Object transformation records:
-*-
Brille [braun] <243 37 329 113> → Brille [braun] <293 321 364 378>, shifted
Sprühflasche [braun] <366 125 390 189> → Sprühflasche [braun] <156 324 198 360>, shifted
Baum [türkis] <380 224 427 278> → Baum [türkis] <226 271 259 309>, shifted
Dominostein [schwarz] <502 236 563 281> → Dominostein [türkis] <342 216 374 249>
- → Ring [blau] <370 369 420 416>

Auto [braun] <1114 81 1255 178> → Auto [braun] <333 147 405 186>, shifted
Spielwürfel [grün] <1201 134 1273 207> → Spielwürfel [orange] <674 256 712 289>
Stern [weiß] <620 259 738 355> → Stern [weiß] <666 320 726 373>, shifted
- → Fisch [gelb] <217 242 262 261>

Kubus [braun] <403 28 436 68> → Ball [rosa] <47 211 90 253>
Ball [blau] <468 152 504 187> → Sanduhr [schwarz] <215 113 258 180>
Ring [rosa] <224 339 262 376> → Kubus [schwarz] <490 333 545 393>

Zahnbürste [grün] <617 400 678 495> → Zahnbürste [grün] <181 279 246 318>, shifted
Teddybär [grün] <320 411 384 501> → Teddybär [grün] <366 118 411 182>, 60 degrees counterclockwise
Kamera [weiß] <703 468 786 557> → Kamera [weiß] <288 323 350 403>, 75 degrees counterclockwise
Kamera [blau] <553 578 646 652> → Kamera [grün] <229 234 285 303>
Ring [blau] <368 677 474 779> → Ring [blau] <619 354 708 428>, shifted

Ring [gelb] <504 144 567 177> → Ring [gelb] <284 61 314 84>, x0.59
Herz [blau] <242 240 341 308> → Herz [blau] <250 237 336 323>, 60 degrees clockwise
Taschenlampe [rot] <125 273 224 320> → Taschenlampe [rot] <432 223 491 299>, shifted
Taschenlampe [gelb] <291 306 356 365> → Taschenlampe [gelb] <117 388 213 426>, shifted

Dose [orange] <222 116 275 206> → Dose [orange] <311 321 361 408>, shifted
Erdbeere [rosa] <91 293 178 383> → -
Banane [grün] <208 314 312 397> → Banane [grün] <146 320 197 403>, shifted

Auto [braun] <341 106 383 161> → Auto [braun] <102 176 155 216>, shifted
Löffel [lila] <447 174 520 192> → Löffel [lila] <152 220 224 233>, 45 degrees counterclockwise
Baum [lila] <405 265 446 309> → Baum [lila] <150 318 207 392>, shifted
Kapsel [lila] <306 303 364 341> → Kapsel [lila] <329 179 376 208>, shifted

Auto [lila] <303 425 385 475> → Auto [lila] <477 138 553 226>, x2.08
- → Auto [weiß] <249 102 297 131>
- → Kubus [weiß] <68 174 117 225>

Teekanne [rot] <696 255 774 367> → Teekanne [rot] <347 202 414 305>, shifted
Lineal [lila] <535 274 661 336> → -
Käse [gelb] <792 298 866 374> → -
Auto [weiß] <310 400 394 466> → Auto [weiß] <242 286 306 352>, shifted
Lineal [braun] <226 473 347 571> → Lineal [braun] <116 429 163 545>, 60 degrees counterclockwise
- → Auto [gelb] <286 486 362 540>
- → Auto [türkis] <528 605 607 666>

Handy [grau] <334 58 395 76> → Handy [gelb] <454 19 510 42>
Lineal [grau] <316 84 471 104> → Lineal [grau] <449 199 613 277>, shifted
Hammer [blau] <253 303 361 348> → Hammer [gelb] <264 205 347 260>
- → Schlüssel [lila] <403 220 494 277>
-*-
Nothing but the lines from the top of the entries above through the line with "Dominostein [schwarz] <502" should be set down, each exactly as written.

**SOLUTION TO THIS TASK**
Brille [braun] <243 37 329 113> → Brille [braun] <293 321 364 378>, shifted
Sprühflasche [braun] <366 125 390 189> → Sprühflasche [braun] <156 324 198 360>, shifted
Baum [türkis] <380 224 427 278> → Baum [türkis] <226 271 259 309>, shifted
Dominostein [schwarz] <502 236 563 281> → Dominostein [türkis] <342 216 374 249>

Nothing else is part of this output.